## Stored data entries
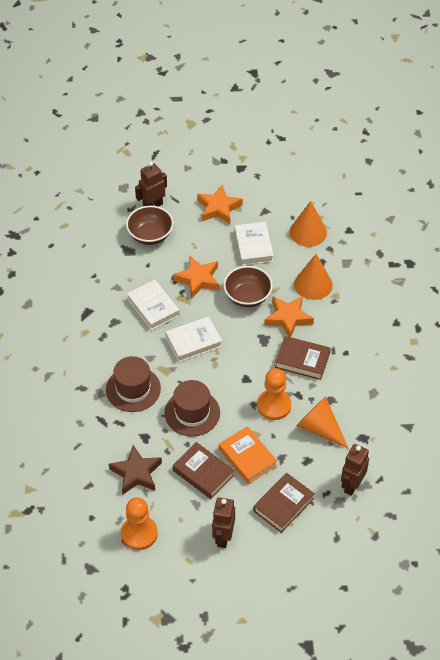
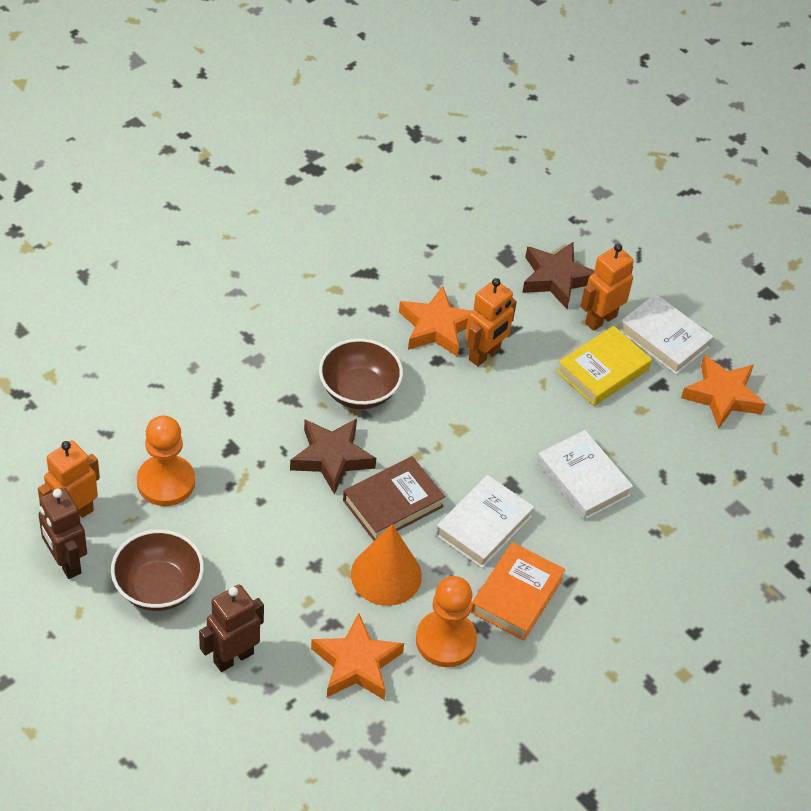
brown book: 3 -> 1
brown hat: 2 -> 0
brown robot: 3 -> 2
brown star: 1 -> 2
orange cone: 3 -> 1
orange robot: 0 -> 3
yellow book: 0 -> 1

## EXERCISE BRIEF
The required result is an exact repetition of the lines from the one containing "brown star: 1 -> 2" through the last line of the data.

## SOLUTION TO THE PROBLEM
brown star: 1 -> 2
orange cone: 3 -> 1
orange robot: 0 -> 3
yellow book: 0 -> 1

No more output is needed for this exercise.